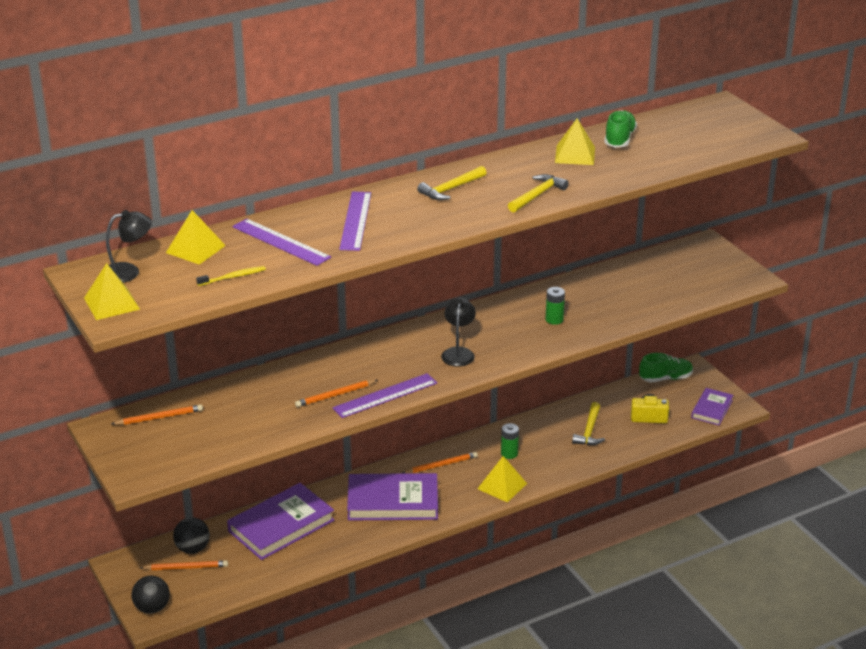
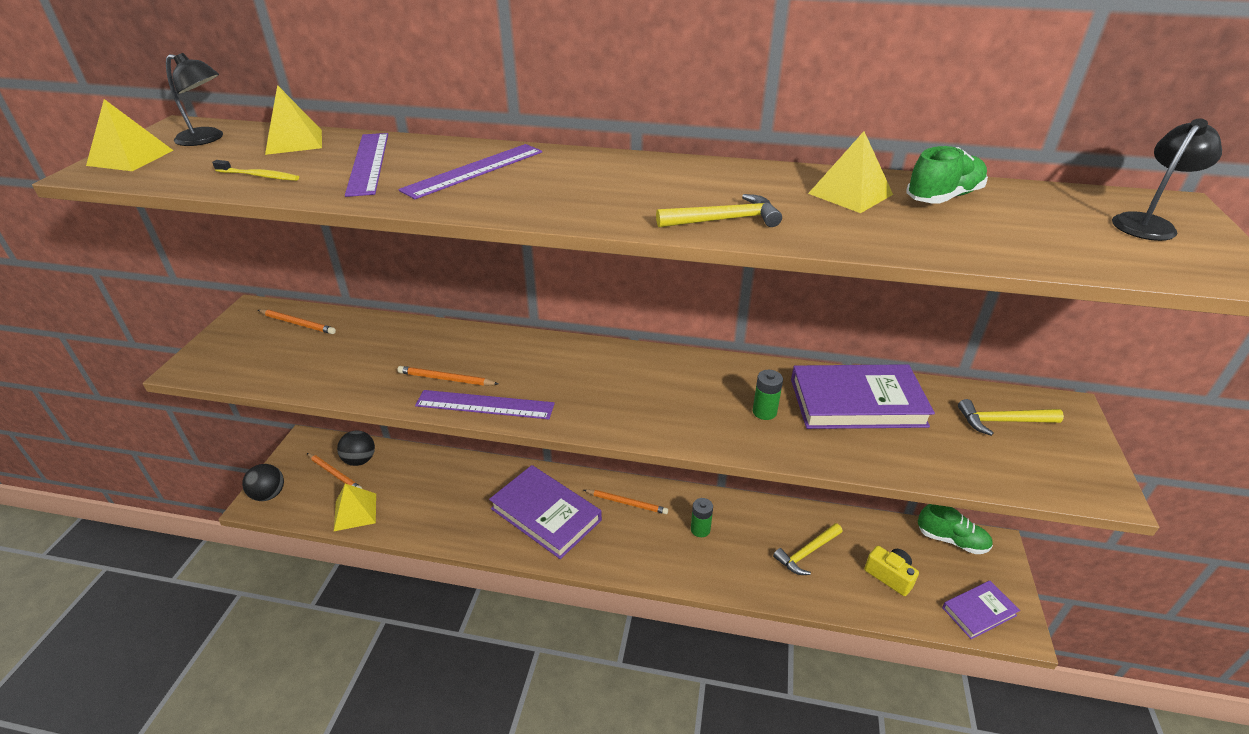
camera: 40 degrees right, 5 degrees up
(281, 526) = (439, 480): purple book -> purple book (857, 402)
(451, 189) = (631, 177): yellow hammer -> yellow hammer (1003, 421)
(458, 353) = (615, 396): black lamp -> black lamp (1147, 223)
(502, 486) = (656, 561): yellow pyramid -> yellow pyramid (355, 511)

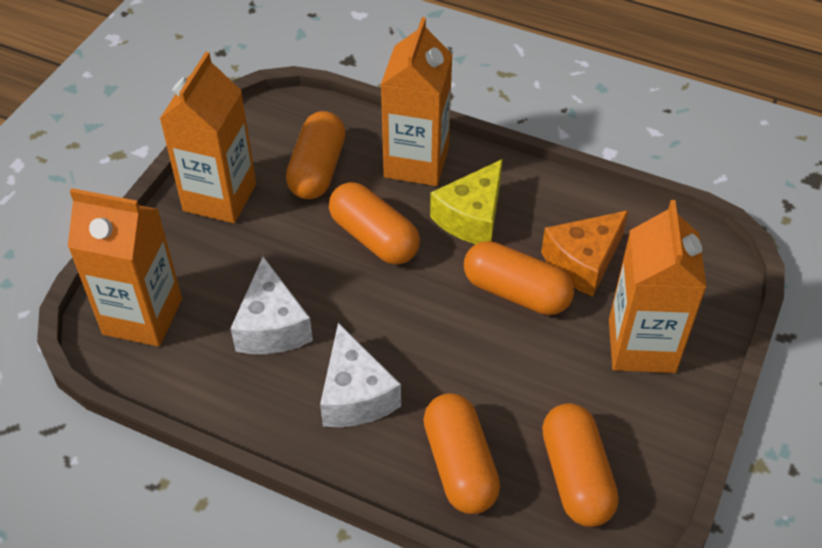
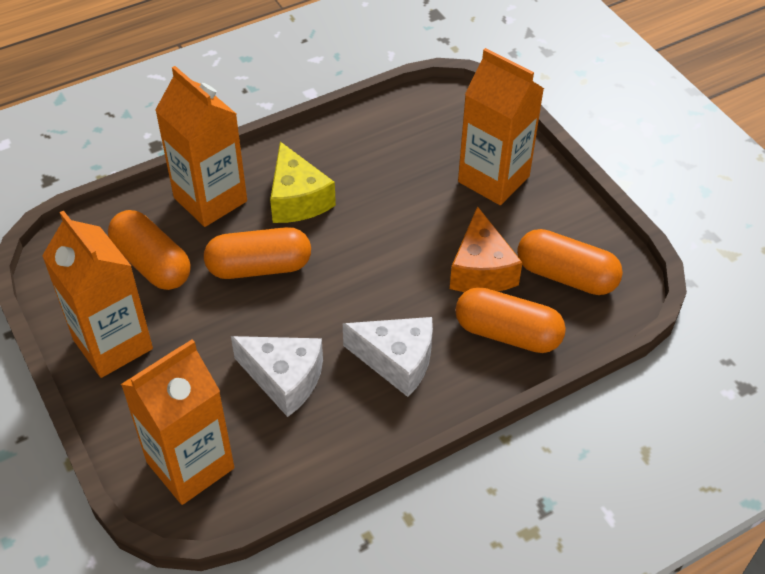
camera: 55 degrees left, 0 degrees up
(516, 292) = (389, 215): orange capsule -> none
(583, 262) = (397, 164): orange cheese -> orange cheese (481, 269)

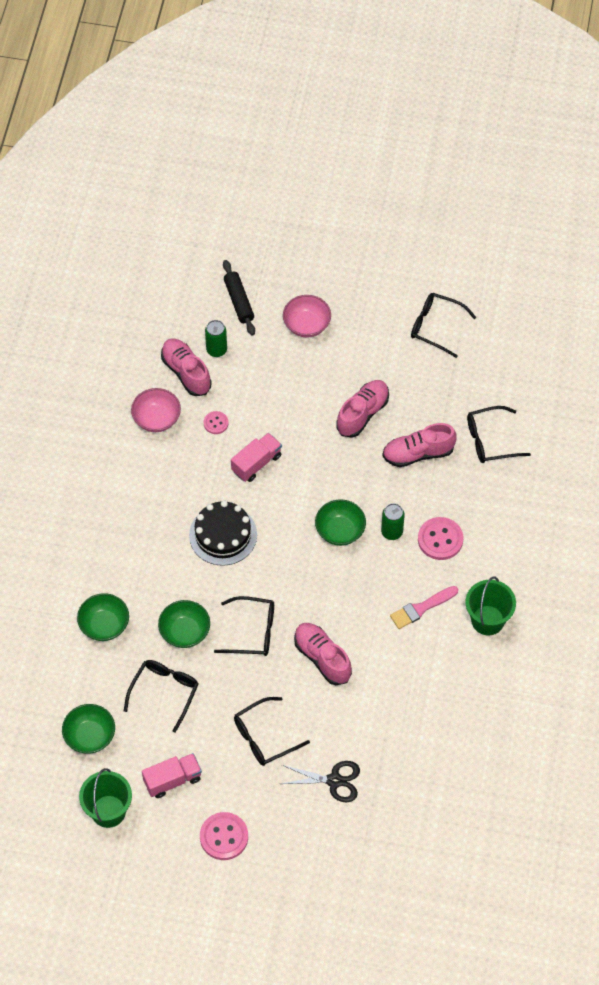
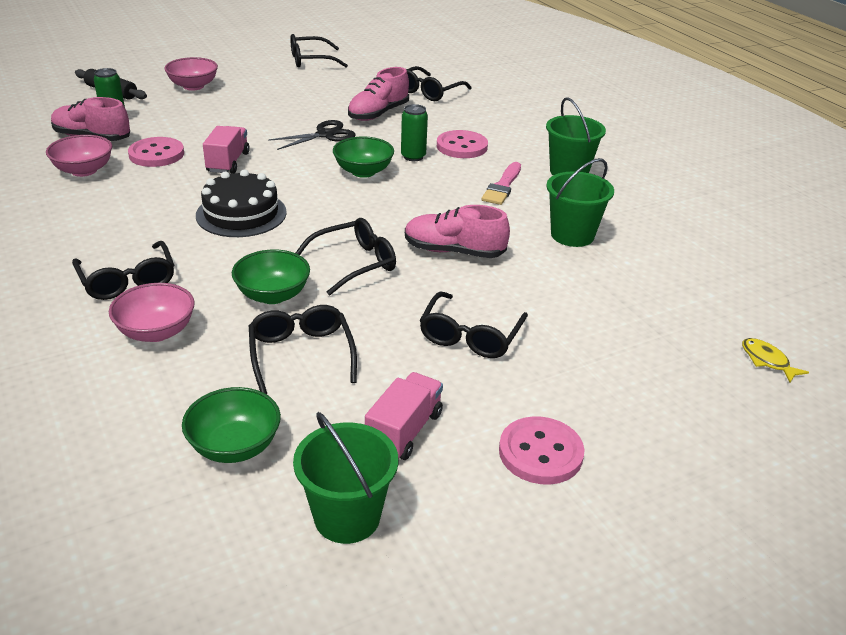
camera: 40 degrees left, 25 degrees down
(104, 625) = (156, 332): green bowl -> pink bowl
(115, 567) = (127, 280): none -> black glasses
(216, 423) = (156, 154): pink button -> pink button, size x1.77
(334, 781) = (594, 333): black scissors -> black scissors (325, 135)
(362, 413) = (301, 110): pink shoe -> none
(407, 864) = (767, 361): none -> yellow fish
(414, 690) = (572, 235): none -> green bucket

*Task directions*. Set down every entry above verbatim, without pictures.

*Result of this exercise*.
camera: 40 degrees right, 5 degrees up
(281, 526) = (439, 480): purple book -> purple book (857, 402)
(451, 189) = (631, 177): yellow hammer -> yellow hammer (1003, 421)
(458, 353) = (615, 396): black lamp -> black lamp (1147, 223)
(502, 486) = (656, 561): yellow pyramid -> yellow pyramid (355, 511)

camera: 55 degrees left, 0 degrees up
(516, 292) = (389, 215): orange capsule -> none
(583, 262) = (397, 164): orange cheese -> orange cheese (481, 269)

camera: 40 degrees left, 25 degrees down
(104, 625) = (156, 332): green bowl -> pink bowl
(115, 567) = (127, 280): none -> black glasses
(216, 423) = (156, 154): pink button -> pink button, size x1.77
(334, 781) = (594, 333): black scissors -> black scissors (325, 135)
(362, 413) = (301, 110): pink shoe -> none
(407, 864) = (767, 361): none -> yellow fish
(414, 690) = (572, 235): none -> green bucket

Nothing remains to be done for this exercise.